(Collected data entries)
:::

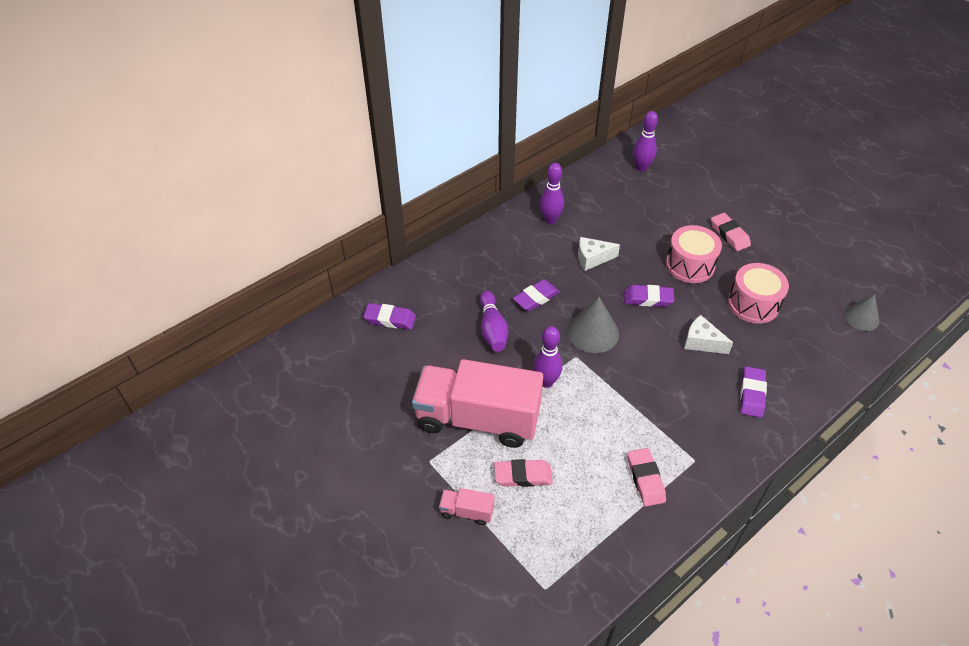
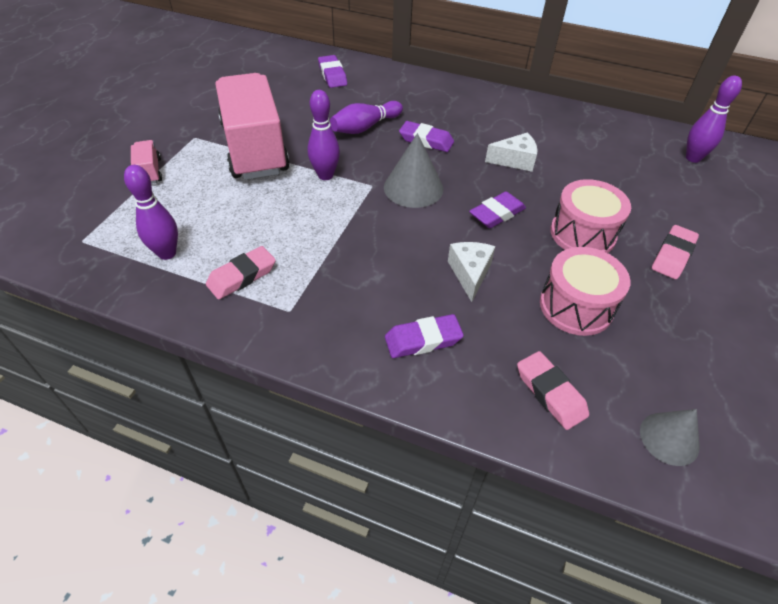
camera: 60 degrees right, 0 degrees up
(523, 476) = (204, 192): pink eraser -> pink eraser (550, 393)
(550, 220) = (539, 121): purple bowling pin -> purple bowling pin (167, 253)
(592, 258) = (515, 160): white cheese -> white cheese turned 120 degrees clockwise
(648, 298) = (497, 214): purple eraser -> purple eraser turned 75 degrees clockwise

:::

Aim of the exercise → Copy the lines above exactly, beginning at the line containing "(592, 258) = (515, 160): white" and stopping at the last line.

Result for this exercise →
(592, 258) = (515, 160): white cheese -> white cheese turned 120 degrees clockwise
(648, 298) = (497, 214): purple eraser -> purple eraser turned 75 degrees clockwise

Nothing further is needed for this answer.